§ **Exercise goal**
The lines from the one containing "R10: 12k (5V, SRC) -> none" through the last line below, both ends included, must be reproduced exactly, with no pictures.

(Stored data)
═══

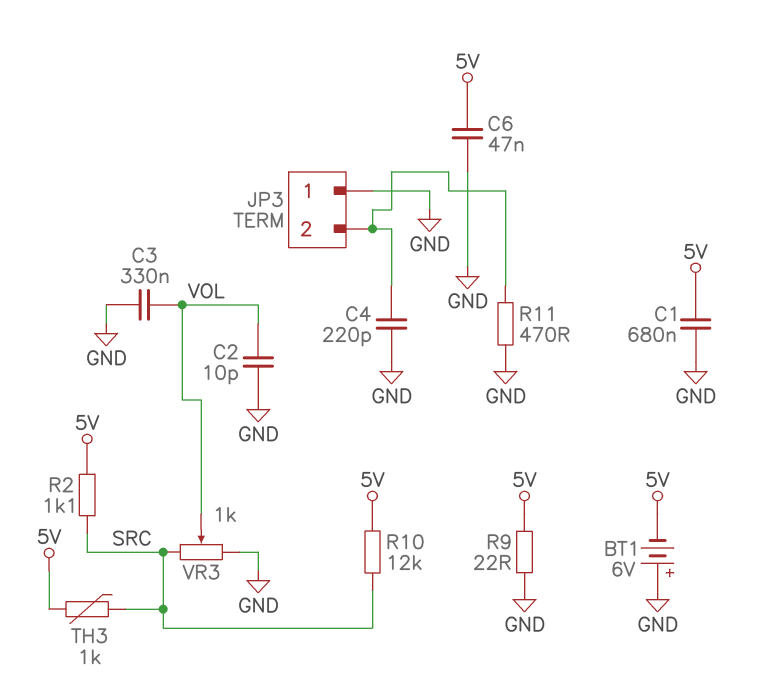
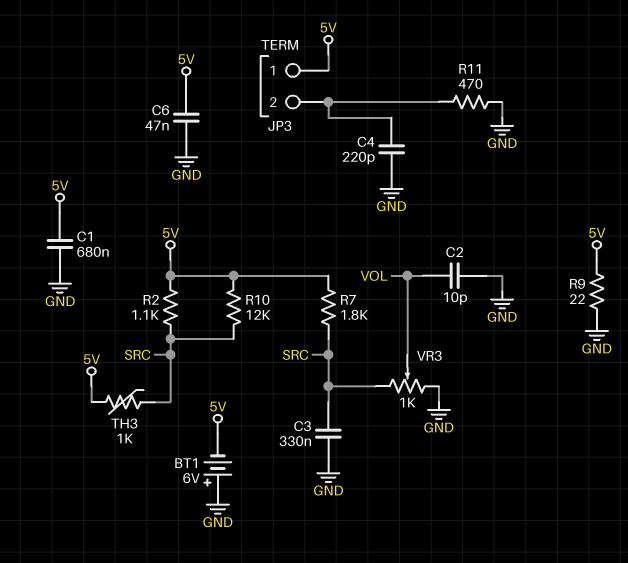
C3: 330nF (GND, VOL) -> 330nF (GND, SRC)
JP3 pin 1: GND -> 5V
R7: none -> 1.8k (5V, SRC)

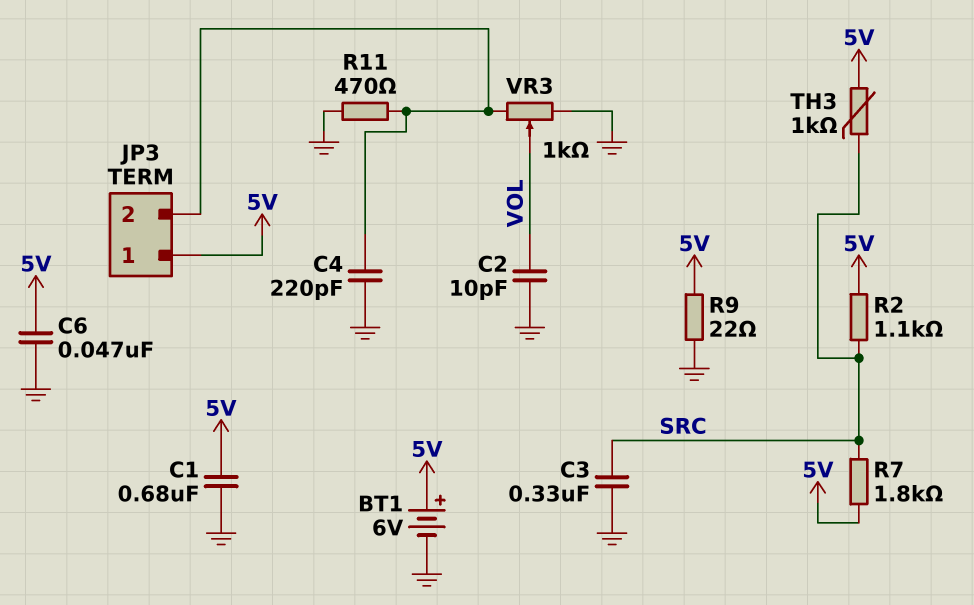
BT1: 6V (plus GND, minus 5V) -> 6V (plus 5V, minus GND)
R10: 12k (5V, SRC) -> none
VR3: 1k (GND, SRC, wiper VOL) -> 1k (GND, JP3/2, wiper VOL)

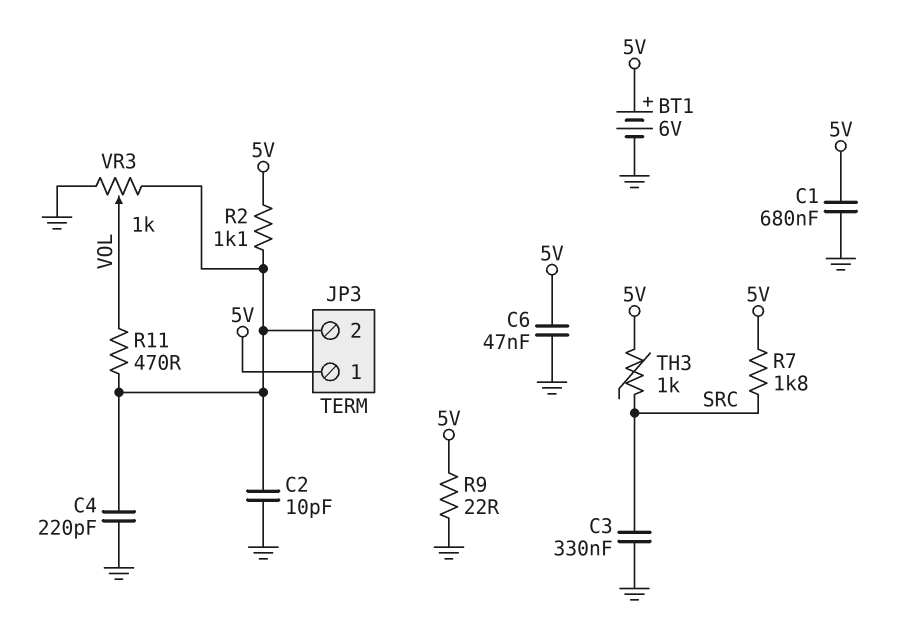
C2: 10pF (GND, VOL) -> 10pF (GND, JP3/2)
R2: 1.1k (5V, SRC) -> 1.1k (5V, JP3/2)
R11: 470 (GND, JP3/2) -> 470 (JP3/2, VOL)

═══

§ **Solved problem**
R10: 12k (5V, SRC) -> none
VR3: 1k (GND, SRC, wiper VOL) -> 1k (GND, JP3/2, wiper VOL)

C2: 10pF (GND, VOL) -> 10pF (GND, JP3/2)
R2: 1.1k (5V, SRC) -> 1.1k (5V, JP3/2)
R11: 470 (GND, JP3/2) -> 470 (JP3/2, VOL)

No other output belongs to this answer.